What the task asks:
Exactly as written, transcribe the lines that run from the one containing "yellow brick I6" to the end of the records below.
(Beginning of Given records)
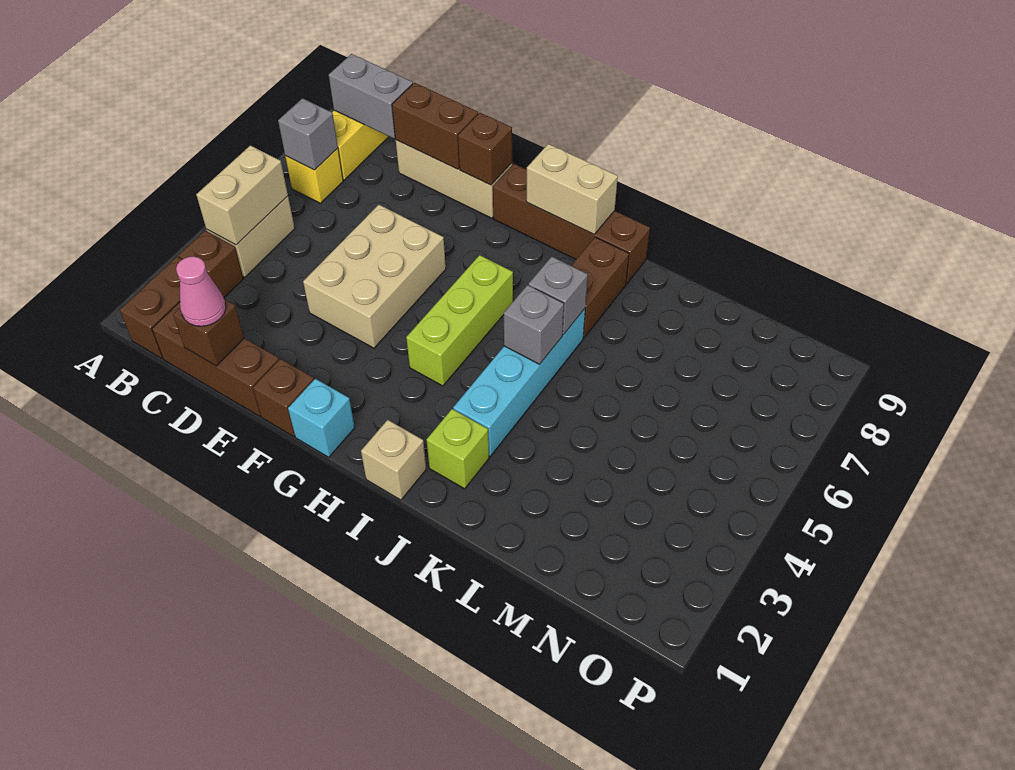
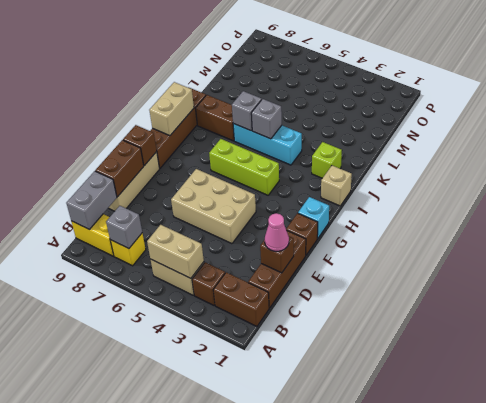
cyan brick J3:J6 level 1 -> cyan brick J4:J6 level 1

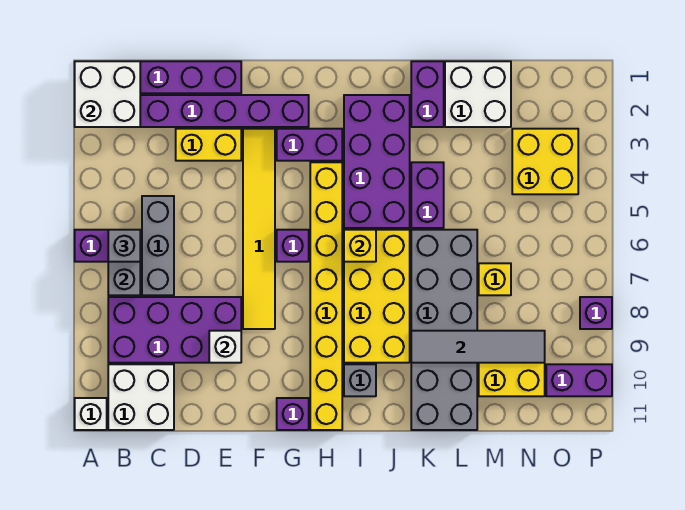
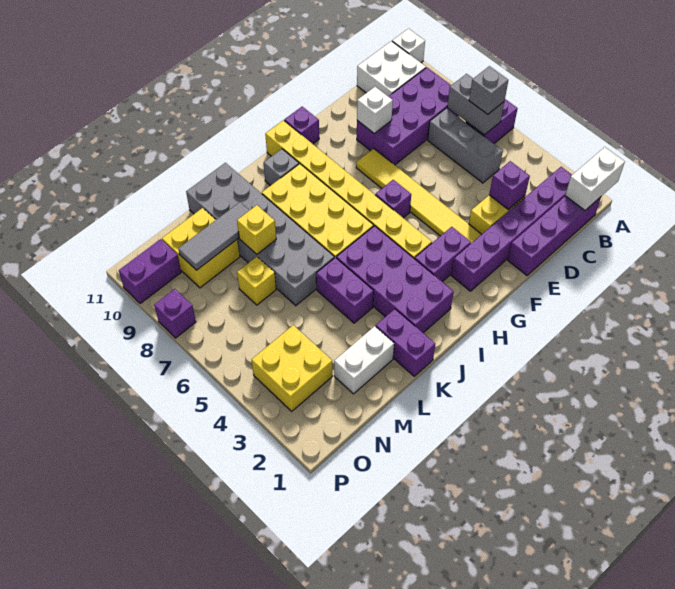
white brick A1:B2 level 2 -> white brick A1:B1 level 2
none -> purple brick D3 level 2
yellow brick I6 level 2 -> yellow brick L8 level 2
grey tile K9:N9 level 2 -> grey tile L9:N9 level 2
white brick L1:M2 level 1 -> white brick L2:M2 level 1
(End of Given records)
Solution to this problem:
yellow brick I6 level 2 -> yellow brick L8 level 2
grey tile K9:N9 level 2 -> grey tile L9:N9 level 2
white brick L1:M2 level 1 -> white brick L2:M2 level 1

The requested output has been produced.